In the data below, start at the line that contains "sub-30 m fragments." and stop after the line that contains "road 2 (unclassified): [(56,225),(54,186),(66,149),(185,0)]". Copy every line in that stretch word for word, but leave out the pictures.

■ **Dataset records**
------

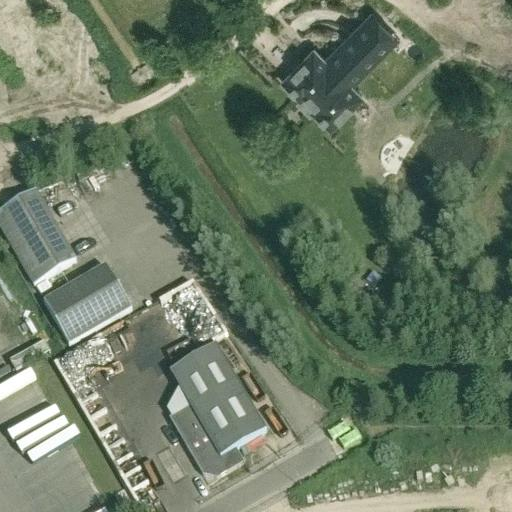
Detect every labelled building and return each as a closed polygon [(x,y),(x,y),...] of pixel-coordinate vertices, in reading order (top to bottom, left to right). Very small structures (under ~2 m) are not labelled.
[(325,61),(314,50),(283,81),(301,98),(304,95),(316,107),(313,111),(331,128),(361,97),(350,87),(398,38),(372,13),(325,61)] [(0,216),(0,230),(35,290),(77,265),(36,196),(0,216)] [(64,201),(56,204),(63,222),(71,218),(64,201)] [(44,306),(69,349),(131,313),(107,270),(44,306)] [(375,309),(382,298),(352,279),(345,291),(375,309)] [(203,478),(217,482),(244,466),(236,452),(267,435),(216,349),(170,376),(190,410),(170,422),(203,478)] [(20,362),(26,373),(45,362),(38,351),(20,362)] [(16,419),(48,395),(38,382),(6,405),(16,419)] [(68,415),(17,434),(24,451),(74,432),(68,415)] [(341,434),(346,454),(367,449),(362,429),(341,434)]
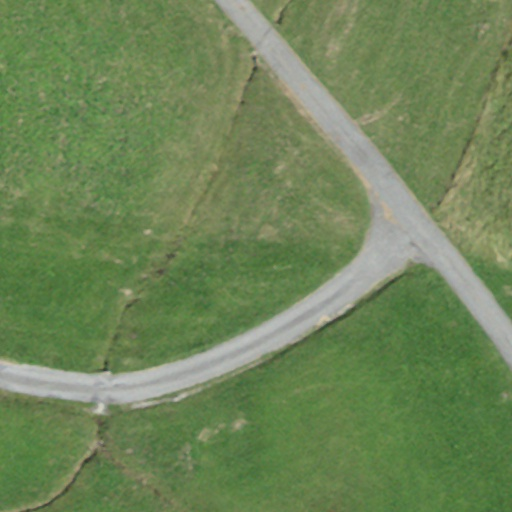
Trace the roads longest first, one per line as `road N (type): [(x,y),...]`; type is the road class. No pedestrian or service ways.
road 1 (track): [(0,376),(42,388),(159,386),(275,346),(419,227)]
road 2 (unclassified): [(234,0),(511,342)]
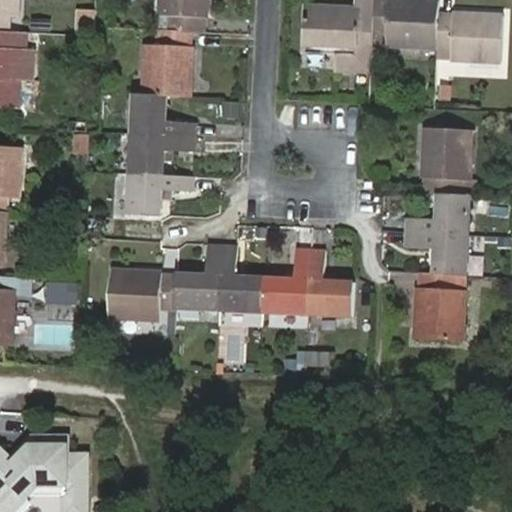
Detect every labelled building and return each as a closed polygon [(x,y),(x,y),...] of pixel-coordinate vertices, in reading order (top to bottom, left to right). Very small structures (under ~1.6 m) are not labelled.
[(0,0),(0,32),(9,33),(10,17),(19,17),(20,0),(0,0)] [(162,0),(162,16),(174,17),(173,32),(192,32),(205,33),(206,18),(208,18),(208,0),(162,0)] [(360,10),(375,11),(375,0),(371,0),(360,0),(360,8),(360,10)] [(409,0),(390,0),(390,1),(375,0),(375,11),(374,32),(384,33),(389,33),(388,45),(439,48),(441,15),(441,1),(420,0),(420,6),(409,5),(409,0)] [(375,11),(360,10),(360,8),(341,7),(341,13),(330,12),(330,7),(309,6),(307,53),(339,55),(339,71),(372,72),(372,65),(374,32),(375,11)] [(80,37),(96,37),(97,11),(81,10),(80,37)] [(453,60),(504,63),(506,16),(484,15),(484,21),(473,20),(473,15),(455,14),(455,16),(441,15),(439,48),(438,57),(453,58),(453,60)] [(173,32),(174,17),(162,16),(161,31),(173,32)] [(160,45),(147,45),(145,95),(169,96),(191,97),(192,76),(187,76),(187,65),(193,65),(194,47),(191,47),(192,32),(173,32),(161,31),(160,31),(160,45)] [(0,108),(20,109),(21,81),(33,81),(35,50),(26,50),(27,34),(9,33),(0,32),(0,108)] [(382,65),(384,33),(374,32),(372,65),(382,65)] [(197,123),(168,122),(169,96),(145,95),(136,95),(134,135),(196,138),(197,123)] [(87,123),(69,122),(69,131),(87,132),(87,123)] [(426,161),(425,180),(427,180),(426,195),(441,196),(472,197),(477,197),(478,182),(472,182),(475,131),(428,129),(426,150),(432,150),(431,161),(426,161)] [(196,152),(196,138),(134,135),(132,174),(165,176),(166,160),(166,150),(196,152)] [(0,212),(5,212),(6,198),(21,199),(23,148),(0,146),(0,212)] [(132,174),(130,214),(163,216),(164,190),(194,192),(194,177),(165,176),(132,174)] [(410,218),(409,233),(470,237),(472,197),(441,196),(440,220),(410,218)] [(0,262),(6,263),(9,213),(5,212),(0,212),(0,262)] [(408,248),(430,249),(438,250),(437,275),(468,276),(470,237),(409,233),(408,248)] [(179,277),(178,307),(221,309),(225,247),(210,246),(208,276),(179,275),(179,277)] [(240,248),(225,247),(221,309),(267,311),(268,279),(246,278),(238,278),(240,248)] [(267,311),(310,313),(313,252),(298,251),(296,281),(268,279),(267,311)] [(327,282),(327,274),(328,253),(313,252),(310,313),(355,316),(356,284),(327,282)] [(178,307),(179,277),(164,276),(164,273),(146,273),(146,278),(135,278),(135,272),(114,271),(111,317),(162,320),(163,308),(178,308),(178,307)] [(422,274),(421,289),(419,289),(418,307),(423,308),(423,318),(417,318),(416,339),(464,342),(468,276),(437,275),(422,274)] [(0,343),(13,344),(16,293),(24,294),(25,279),(0,277),(0,343)] [(33,279),(25,279),(24,294),(32,294),(33,279)] [(330,354),(309,354),(309,365),(330,366),(330,354)] [(69,451),(36,451),(36,458),(25,469),(21,465),(13,473),(1,462),(0,462),(0,511),(27,511),(40,499),(60,499),(65,504),(65,511),(88,511),(88,469),(68,469),(69,451)]
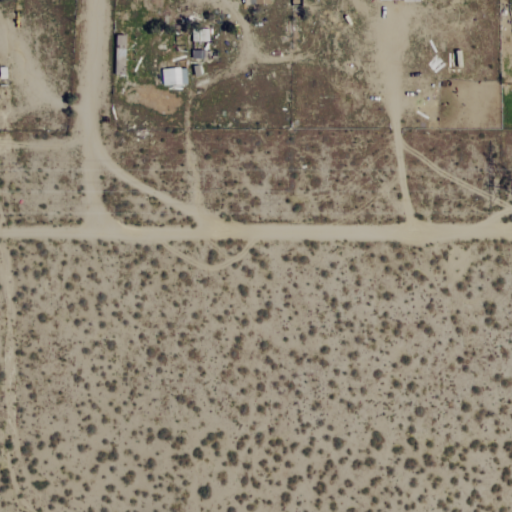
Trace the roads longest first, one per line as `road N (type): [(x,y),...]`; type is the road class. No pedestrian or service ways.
road 1 (residential): [(0,236),(511,234)]
road 2 (residential): [(97,236),(88,166),(96,0)]
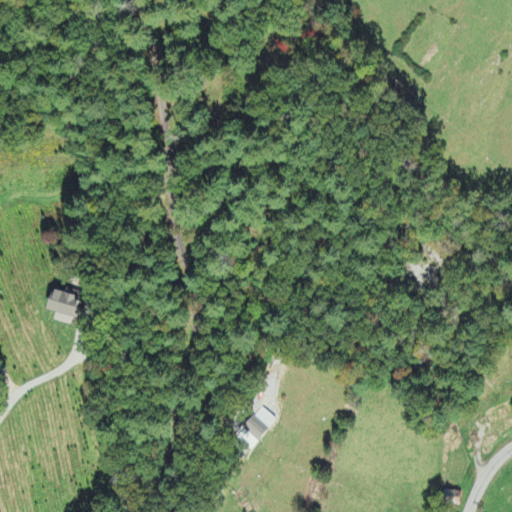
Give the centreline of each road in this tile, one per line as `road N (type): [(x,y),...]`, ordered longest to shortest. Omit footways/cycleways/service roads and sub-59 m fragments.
road 1 (residential): [(487,452),(461,325),(511,206)]
road 2 (residential): [(421,129),(454,205),(471,305)]
road 3 (residential): [(424,511),(440,468),(511,447)]
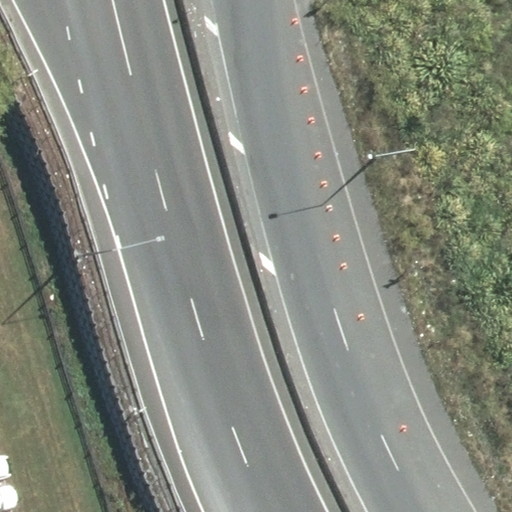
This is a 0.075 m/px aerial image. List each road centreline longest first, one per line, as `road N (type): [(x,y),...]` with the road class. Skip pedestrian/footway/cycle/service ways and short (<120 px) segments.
road 1 (motorway): [(246,0),(319,263),(372,402),(427,511)]
road 2 (motorway): [(264,511),(167,241)]
road 3 (motorway): [(167,241),(51,0)]
road 4 (motorway): [(167,241),(112,0)]
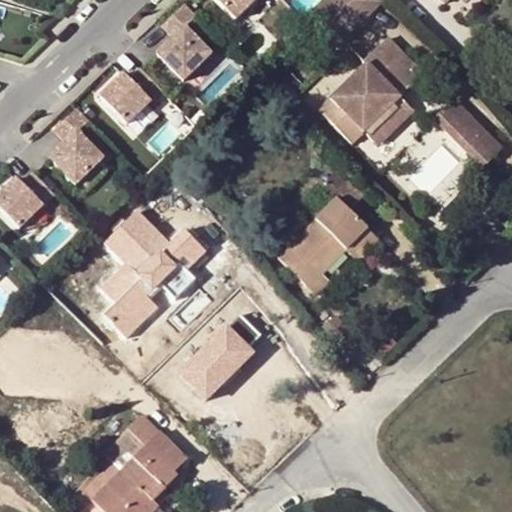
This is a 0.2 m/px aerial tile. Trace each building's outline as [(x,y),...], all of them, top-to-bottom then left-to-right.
[(211,0),(240,28),(266,0),(211,0)] [(359,22),(337,0),(326,0),(314,12),(341,40),(359,22)] [(184,100),(220,69),(189,33),(197,26),(185,11),(163,29),(170,38),(147,58),(184,100)] [(314,12),(304,22),(331,49),(341,40),(314,12)] [(412,65),(403,56),(387,38),(361,63),(363,66),(318,111),(351,145),(362,134),(398,98),(411,85),(410,84),(402,75),(412,65)] [(412,65),(402,75),(410,84),(421,74),(412,65)] [(134,135),(167,104),(140,75),(132,83),(121,71),(96,94),(134,135)] [(406,107),(398,98),(362,134),(370,143),(406,107)] [(447,106),(437,116),(486,166),(496,156),(447,106)] [(370,143),(376,148),(412,112),(406,107),(370,143)] [(75,200),(115,165),(73,118),(61,129),(71,141),(44,165),(75,200)] [(366,191),(350,175),(342,167),(327,181),(339,194),(351,206),(366,191)] [(0,213),(19,235),(57,201),(35,176),(24,186),(17,178),(0,193),(0,213)] [(335,198),(339,194),(327,181),(325,178),(317,186),(332,201),(335,198)] [(373,236),(335,198),(332,201),(276,258),(314,297),(327,283),(320,276),(344,253),(350,259),(373,236)] [(102,317),(119,334),(151,302),(146,298),(158,287),(162,292),(173,302),(195,281),(192,279),(185,272),(205,254),(182,230),(168,244),(137,211),(103,244),(123,265),(99,289),(114,305),(102,317)] [(373,236),(350,259),(355,264),(378,241),(373,236)] [(185,272),(192,279),(211,260),(205,254),(185,272)] [(146,298),(151,302),(162,292),(158,287),(146,298)] [(151,302),(119,334),(126,340),(157,309),(151,302)] [(102,511),(152,511),(157,508),(152,502),(176,478),(172,474),(184,461),(157,434),(131,461),(113,479),(92,501),(102,511)] [(113,479),(131,461),(117,447),(99,465),(113,479)]
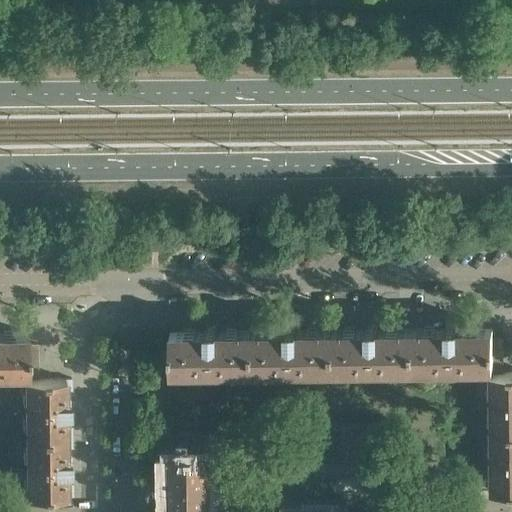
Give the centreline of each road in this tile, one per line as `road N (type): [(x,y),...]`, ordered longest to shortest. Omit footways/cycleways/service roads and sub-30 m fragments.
road 1 (secondary): [(511,90),(0,95)]
road 2 (secondary): [(0,169),(511,170)]
road 3 (secondary): [(128,283),(511,280)]
road 4 (residential): [(136,511),(128,283)]
road 5 (secondary): [(0,285),(128,283)]
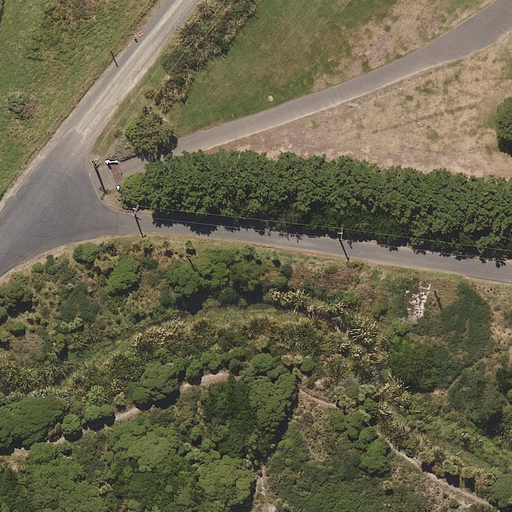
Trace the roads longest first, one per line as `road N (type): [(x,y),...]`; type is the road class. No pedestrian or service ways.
road 1 (unclassified): [(511,274),(152,223),(56,225)]
road 2 (unclassified): [(56,225),(54,186),(66,149),(185,0)]
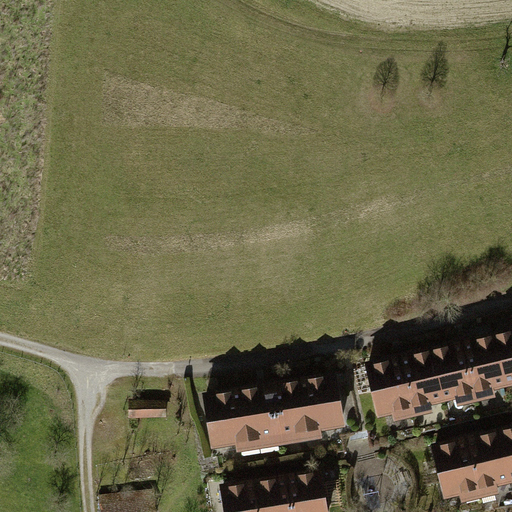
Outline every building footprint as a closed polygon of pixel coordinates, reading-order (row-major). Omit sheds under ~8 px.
[(511,396),(511,395),(511,332),(498,336),(511,396)] [(480,403),(511,396),(498,336),(467,343),(480,403)] [(448,410),(480,403),(467,343),(435,350),(448,410)] [(416,417),(448,410),(435,350),(403,357),(416,417)] [(384,424),(416,417),(403,357),(371,363),(384,424)] [(338,372),(206,393),(214,448),(240,444),(241,450),(322,438),(321,430),(346,426),(338,372)] [(169,401),(136,401),(136,421),(169,421),(169,401)] [(511,490),(511,427),(499,430),(511,490)] [(479,498),(511,490),(499,430),(466,437),(479,498)] [(446,505),(479,498),(466,437),(433,444),(446,505)] [(105,511),(149,511),(148,487),(160,486),(158,462),(134,464),(136,490),(104,493),(105,511)] [(331,511),(325,469),(291,474),(296,511),(331,511)] [(296,511),(291,474),(257,479),(261,511),(296,511)] [(261,511),(257,479),(223,484),(227,511),(261,511)]
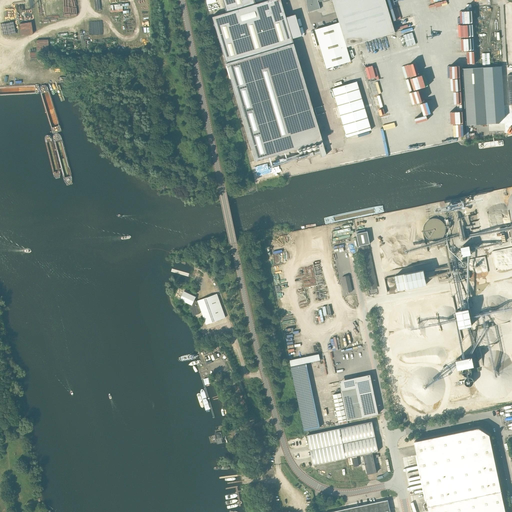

------

■ **Problem solution**
Give the centreline of each road in this tile, one per line as `road N (type): [(x,y),...]`, ordered longest to shortest. Omit footways/cycleways/service roads and sub-30 m fragments.
road 1 (secondary): [(511,90),(0,95)]
road 2 (secondary): [(0,169),(511,170)]
road 3 (secondary): [(128,283),(511,280)]
road 4 (residential): [(136,511),(128,283)]
road 5 (secondary): [(0,285),(128,283)]
Trace the roads longest first, one per line as `road N (type): [(x,y),...]`; type is the road class. No pedestrian or service ways.
road 1 (unclassified): [(511,274),(152,223),(56,225)]
road 2 (unclassified): [(56,225),(54,186),(66,149),(185,0)]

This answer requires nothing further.